Change detection data
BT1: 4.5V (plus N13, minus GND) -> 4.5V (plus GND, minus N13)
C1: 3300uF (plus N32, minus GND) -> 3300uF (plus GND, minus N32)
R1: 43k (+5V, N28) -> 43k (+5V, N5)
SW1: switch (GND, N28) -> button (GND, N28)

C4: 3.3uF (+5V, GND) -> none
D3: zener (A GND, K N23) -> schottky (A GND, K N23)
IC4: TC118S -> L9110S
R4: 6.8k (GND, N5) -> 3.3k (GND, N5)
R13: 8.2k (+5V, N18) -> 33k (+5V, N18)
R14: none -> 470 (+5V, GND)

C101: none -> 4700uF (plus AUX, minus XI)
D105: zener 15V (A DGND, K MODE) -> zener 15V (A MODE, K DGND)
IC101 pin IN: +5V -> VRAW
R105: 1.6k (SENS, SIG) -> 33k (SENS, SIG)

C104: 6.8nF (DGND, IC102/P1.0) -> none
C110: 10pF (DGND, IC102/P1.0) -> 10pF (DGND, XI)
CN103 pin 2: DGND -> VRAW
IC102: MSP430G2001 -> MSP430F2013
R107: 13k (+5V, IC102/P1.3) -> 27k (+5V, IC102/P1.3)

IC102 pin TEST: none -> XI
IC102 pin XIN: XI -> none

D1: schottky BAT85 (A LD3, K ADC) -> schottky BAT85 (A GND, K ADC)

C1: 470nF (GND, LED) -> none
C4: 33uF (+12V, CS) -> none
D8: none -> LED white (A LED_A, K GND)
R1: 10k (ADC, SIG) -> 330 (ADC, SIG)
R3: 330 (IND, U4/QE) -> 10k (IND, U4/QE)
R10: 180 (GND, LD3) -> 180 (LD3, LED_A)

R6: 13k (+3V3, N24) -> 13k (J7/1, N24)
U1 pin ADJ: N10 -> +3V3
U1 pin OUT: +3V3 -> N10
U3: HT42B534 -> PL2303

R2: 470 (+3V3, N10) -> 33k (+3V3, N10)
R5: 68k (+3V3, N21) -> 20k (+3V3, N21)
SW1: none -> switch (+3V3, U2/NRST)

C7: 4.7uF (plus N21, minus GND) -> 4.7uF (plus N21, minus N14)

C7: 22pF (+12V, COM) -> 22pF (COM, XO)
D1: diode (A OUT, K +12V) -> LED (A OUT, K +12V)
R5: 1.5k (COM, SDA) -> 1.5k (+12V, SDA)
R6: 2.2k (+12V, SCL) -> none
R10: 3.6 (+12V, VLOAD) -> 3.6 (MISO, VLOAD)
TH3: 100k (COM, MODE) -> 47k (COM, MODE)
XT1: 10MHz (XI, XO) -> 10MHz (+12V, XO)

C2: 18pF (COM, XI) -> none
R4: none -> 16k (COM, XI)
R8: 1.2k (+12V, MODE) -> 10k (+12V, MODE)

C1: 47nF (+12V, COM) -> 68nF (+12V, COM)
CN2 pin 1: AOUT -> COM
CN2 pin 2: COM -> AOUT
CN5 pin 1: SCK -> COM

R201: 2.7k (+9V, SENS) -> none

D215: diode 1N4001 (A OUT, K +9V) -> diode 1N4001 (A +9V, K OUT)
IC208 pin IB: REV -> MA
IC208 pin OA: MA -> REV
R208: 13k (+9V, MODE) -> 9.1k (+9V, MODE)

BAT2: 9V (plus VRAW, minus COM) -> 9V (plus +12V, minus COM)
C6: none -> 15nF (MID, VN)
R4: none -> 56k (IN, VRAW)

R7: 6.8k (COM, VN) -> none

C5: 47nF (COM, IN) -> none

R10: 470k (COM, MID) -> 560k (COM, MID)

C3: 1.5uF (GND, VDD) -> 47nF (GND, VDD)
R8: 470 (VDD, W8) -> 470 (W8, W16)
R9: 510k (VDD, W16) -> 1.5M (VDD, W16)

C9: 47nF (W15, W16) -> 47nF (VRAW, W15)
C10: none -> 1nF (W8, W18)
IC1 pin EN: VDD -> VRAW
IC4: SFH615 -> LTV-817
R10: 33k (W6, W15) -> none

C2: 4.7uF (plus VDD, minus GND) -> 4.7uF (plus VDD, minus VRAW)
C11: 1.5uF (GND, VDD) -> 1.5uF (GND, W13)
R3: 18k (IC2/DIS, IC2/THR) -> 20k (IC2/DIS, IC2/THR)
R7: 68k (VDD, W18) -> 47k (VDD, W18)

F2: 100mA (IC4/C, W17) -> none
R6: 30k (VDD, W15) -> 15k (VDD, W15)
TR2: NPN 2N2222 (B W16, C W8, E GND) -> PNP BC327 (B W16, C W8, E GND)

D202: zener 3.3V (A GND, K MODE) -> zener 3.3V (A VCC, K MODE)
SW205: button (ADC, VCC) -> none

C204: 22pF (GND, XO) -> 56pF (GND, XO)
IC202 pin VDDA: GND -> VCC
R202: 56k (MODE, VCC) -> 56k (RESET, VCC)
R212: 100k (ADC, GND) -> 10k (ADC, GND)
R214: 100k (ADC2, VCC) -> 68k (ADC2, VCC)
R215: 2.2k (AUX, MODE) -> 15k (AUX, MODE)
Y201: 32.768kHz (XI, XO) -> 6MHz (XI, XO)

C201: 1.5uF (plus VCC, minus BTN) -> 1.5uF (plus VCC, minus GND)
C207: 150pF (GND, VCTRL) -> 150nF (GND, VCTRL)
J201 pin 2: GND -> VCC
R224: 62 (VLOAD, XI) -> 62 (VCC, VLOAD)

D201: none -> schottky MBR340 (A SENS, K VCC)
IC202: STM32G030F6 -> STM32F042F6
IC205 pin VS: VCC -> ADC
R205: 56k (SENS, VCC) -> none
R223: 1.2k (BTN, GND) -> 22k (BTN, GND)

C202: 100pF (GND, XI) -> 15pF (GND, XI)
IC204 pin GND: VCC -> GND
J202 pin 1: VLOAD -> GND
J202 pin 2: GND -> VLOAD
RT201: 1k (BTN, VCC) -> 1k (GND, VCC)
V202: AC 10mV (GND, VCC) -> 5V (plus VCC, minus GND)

Task goal:
Down to the last character, restate every record.

Response below:
BT1: 4.5V (plus N13, minus GND) -> 4.5V (plus GND, minus N13)
C1: 3300uF (plus N32, minus GND) -> 3300uF (plus GND, minus N32)
R1: 43k (+5V, N28) -> 43k (+5V, N5)
SW1: switch (GND, N28) -> button (GND, N28)

C4: 3.3uF (+5V, GND) -> none
D3: zener (A GND, K N23) -> schottky (A GND, K N23)
IC4: TC118S -> L9110S
R4: 6.8k (GND, N5) -> 3.3k (GND, N5)
R13: 8.2k (+5V, N18) -> 33k (+5V, N18)
R14: none -> 470 (+5V, GND)

C101: none -> 4700uF (plus AUX, minus XI)
D105: zener 15V (A DGND, K MODE) -> zener 15V (A MODE, K DGND)
IC101 pin IN: +5V -> VRAW
R105: 1.6k (SENS, SIG) -> 33k (SENS, SIG)

C104: 6.8nF (DGND, IC102/P1.0) -> none
C110: 10pF (DGND, IC102/P1.0) -> 10pF (DGND, XI)
CN103 pin 2: DGND -> VRAW
IC102: MSP430G2001 -> MSP430F2013
R107: 13k (+5V, IC102/P1.3) -> 27k (+5V, IC102/P1.3)

IC102 pin TEST: none -> XI
IC102 pin XIN: XI -> none

D1: schottky BAT85 (A LD3, K ADC) -> schottky BAT85 (A GND, K ADC)

C1: 470nF (GND, LED) -> none
C4: 33uF (+12V, CS) -> none
D8: none -> LED white (A LED_A, K GND)
R1: 10k (ADC, SIG) -> 330 (ADC, SIG)
R3: 330 (IND, U4/QE) -> 10k (IND, U4/QE)
R10: 180 (GND, LD3) -> 180 (LD3, LED_A)

R6: 13k (+3V3, N24) -> 13k (J7/1, N24)
U1 pin ADJ: N10 -> +3V3
U1 pin OUT: +3V3 -> N10
U3: HT42B534 -> PL2303

R2: 470 (+3V3, N10) -> 33k (+3V3, N10)
R5: 68k (+3V3, N21) -> 20k (+3V3, N21)
SW1: none -> switch (+3V3, U2/NRST)

C7: 4.7uF (plus N21, minus GND) -> 4.7uF (plus N21, minus N14)

C7: 22pF (+12V, COM) -> 22pF (COM, XO)
D1: diode (A OUT, K +12V) -> LED (A OUT, K +12V)
R5: 1.5k (COM, SDA) -> 1.5k (+12V, SDA)
R6: 2.2k (+12V, SCL) -> none
R10: 3.6 (+12V, VLOAD) -> 3.6 (MISO, VLOAD)
TH3: 100k (COM, MODE) -> 47k (COM, MODE)
XT1: 10MHz (XI, XO) -> 10MHz (+12V, XO)

C2: 18pF (COM, XI) -> none
R4: none -> 16k (COM, XI)
R8: 1.2k (+12V, MODE) -> 10k (+12V, MODE)

C1: 47nF (+12V, COM) -> 68nF (+12V, COM)
CN2 pin 1: AOUT -> COM
CN2 pin 2: COM -> AOUT
CN5 pin 1: SCK -> COM

R201: 2.7k (+9V, SENS) -> none

D215: diode 1N4001 (A OUT, K +9V) -> diode 1N4001 (A +9V, K OUT)
IC208 pin IB: REV -> MA
IC208 pin OA: MA -> REV
R208: 13k (+9V, MODE) -> 9.1k (+9V, MODE)

BAT2: 9V (plus VRAW, minus COM) -> 9V (plus +12V, minus COM)
C6: none -> 15nF (MID, VN)
R4: none -> 56k (IN, VRAW)

R7: 6.8k (COM, VN) -> none

C5: 47nF (COM, IN) -> none

R10: 470k (COM, MID) -> 560k (COM, MID)

C3: 1.5uF (GND, VDD) -> 47nF (GND, VDD)
R8: 470 (VDD, W8) -> 470 (W8, W16)
R9: 510k (VDD, W16) -> 1.5M (VDD, W16)

C9: 47nF (W15, W16) -> 47nF (VRAW, W15)
C10: none -> 1nF (W8, W18)
IC1 pin EN: VDD -> VRAW
IC4: SFH615 -> LTV-817
R10: 33k (W6, W15) -> none

C2: 4.7uF (plus VDD, minus GND) -> 4.7uF (plus VDD, minus VRAW)
C11: 1.5uF (GND, VDD) -> 1.5uF (GND, W13)
R3: 18k (IC2/DIS, IC2/THR) -> 20k (IC2/DIS, IC2/THR)
R7: 68k (VDD, W18) -> 47k (VDD, W18)

F2: 100mA (IC4/C, W17) -> none
R6: 30k (VDD, W15) -> 15k (VDD, W15)
TR2: NPN 2N2222 (B W16, C W8, E GND) -> PNP BC327 (B W16, C W8, E GND)

D202: zener 3.3V (A GND, K MODE) -> zener 3.3V (A VCC, K MODE)
SW205: button (ADC, VCC) -> none

C204: 22pF (GND, XO) -> 56pF (GND, XO)
IC202 pin VDDA: GND -> VCC
R202: 56k (MODE, VCC) -> 56k (RESET, VCC)
R212: 100k (ADC, GND) -> 10k (ADC, GND)
R214: 100k (ADC2, VCC) -> 68k (ADC2, VCC)
R215: 2.2k (AUX, MODE) -> 15k (AUX, MODE)
Y201: 32.768kHz (XI, XO) -> 6MHz (XI, XO)

C201: 1.5uF (plus VCC, minus BTN) -> 1.5uF (plus VCC, minus GND)
C207: 150pF (GND, VCTRL) -> 150nF (GND, VCTRL)
J201 pin 2: GND -> VCC
R224: 62 (VLOAD, XI) -> 62 (VCC, VLOAD)

D201: none -> schottky MBR340 (A SENS, K VCC)
IC202: STM32G030F6 -> STM32F042F6
IC205 pin VS: VCC -> ADC
R205: 56k (SENS, VCC) -> none
R223: 1.2k (BTN, GND) -> 22k (BTN, GND)

C202: 100pF (GND, XI) -> 15pF (GND, XI)
IC204 pin GND: VCC -> GND
J202 pin 1: VLOAD -> GND
J202 pin 2: GND -> VLOAD
RT201: 1k (BTN, VCC) -> 1k (GND, VCC)
V202: AC 10mV (GND, VCC) -> 5V (plus VCC, minus GND)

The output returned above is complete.